PROBLEM DETAILS —
Needed from the data below: every line from the one with "(109, 273) = (775, 218): blue cube -> none" up to and including the one with "(166, 275) = (224, 769): yellow", repeated exactly and with nothing else.

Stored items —
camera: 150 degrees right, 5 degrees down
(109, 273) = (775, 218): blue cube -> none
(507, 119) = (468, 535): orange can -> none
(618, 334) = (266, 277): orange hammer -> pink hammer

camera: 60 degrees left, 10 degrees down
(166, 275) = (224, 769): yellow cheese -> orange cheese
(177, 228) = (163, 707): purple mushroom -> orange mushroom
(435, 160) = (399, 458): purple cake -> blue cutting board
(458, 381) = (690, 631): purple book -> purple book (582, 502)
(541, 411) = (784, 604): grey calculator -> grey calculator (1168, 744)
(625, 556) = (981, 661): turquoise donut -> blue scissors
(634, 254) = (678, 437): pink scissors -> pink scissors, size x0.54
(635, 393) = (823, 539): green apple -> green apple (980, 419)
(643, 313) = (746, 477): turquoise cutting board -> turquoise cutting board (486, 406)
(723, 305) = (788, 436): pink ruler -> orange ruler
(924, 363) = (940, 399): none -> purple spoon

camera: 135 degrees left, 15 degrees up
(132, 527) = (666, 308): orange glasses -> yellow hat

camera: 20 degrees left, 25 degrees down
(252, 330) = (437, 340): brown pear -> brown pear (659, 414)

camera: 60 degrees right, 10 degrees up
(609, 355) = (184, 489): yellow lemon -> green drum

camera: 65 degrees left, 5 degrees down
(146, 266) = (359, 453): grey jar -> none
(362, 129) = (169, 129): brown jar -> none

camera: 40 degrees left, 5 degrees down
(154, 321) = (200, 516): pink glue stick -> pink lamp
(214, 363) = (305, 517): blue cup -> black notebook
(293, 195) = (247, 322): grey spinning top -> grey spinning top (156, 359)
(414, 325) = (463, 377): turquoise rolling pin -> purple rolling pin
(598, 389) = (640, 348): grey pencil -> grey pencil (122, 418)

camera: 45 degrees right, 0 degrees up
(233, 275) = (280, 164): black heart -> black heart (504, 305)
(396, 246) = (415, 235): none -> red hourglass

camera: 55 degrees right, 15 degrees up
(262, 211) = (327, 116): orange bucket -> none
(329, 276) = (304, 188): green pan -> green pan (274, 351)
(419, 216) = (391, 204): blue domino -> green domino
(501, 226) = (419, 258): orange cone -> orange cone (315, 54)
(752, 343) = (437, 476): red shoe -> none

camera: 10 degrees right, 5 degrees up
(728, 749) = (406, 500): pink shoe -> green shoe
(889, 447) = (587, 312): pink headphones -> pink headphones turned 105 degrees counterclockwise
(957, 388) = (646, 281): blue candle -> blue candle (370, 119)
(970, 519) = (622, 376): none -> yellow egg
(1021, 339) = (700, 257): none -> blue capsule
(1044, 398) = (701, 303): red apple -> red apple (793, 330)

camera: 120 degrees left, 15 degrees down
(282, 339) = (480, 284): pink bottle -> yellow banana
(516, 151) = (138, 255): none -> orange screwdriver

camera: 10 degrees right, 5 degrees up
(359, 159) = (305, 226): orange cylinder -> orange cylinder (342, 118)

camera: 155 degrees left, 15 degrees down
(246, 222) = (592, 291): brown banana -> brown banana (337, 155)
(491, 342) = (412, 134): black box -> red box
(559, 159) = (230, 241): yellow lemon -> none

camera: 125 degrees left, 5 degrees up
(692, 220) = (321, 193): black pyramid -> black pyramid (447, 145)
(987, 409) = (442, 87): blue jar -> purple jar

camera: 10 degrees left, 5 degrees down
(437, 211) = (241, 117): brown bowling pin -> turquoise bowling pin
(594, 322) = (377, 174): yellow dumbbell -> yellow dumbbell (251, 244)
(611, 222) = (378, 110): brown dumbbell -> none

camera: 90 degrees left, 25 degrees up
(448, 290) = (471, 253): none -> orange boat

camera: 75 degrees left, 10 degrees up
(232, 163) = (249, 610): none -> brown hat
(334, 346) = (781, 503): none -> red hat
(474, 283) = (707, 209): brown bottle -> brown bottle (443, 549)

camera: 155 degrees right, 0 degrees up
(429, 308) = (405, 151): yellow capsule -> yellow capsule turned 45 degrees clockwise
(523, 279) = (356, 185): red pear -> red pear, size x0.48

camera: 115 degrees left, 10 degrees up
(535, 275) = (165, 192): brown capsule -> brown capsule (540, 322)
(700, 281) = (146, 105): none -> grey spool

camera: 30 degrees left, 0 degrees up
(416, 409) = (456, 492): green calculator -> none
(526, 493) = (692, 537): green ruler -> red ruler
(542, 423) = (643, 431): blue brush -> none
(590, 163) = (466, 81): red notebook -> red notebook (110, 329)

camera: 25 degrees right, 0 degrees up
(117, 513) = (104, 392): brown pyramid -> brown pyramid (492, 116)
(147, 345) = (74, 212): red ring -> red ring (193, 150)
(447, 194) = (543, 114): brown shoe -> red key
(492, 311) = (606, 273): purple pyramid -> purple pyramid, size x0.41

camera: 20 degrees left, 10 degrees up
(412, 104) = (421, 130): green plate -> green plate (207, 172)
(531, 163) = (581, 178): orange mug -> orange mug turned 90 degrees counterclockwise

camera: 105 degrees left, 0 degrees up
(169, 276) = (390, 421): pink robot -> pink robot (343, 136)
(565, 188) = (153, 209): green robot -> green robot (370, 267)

RESPONSE AREA —
(109, 273) = (775, 218): blue cube -> none
(507, 119) = (468, 535): orange can -> none
(618, 334) = (266, 277): orange hammer -> pink hammer

camera: 60 degrees left, 10 degrees down
(166, 275) = (224, 769): yellow cheese -> orange cheese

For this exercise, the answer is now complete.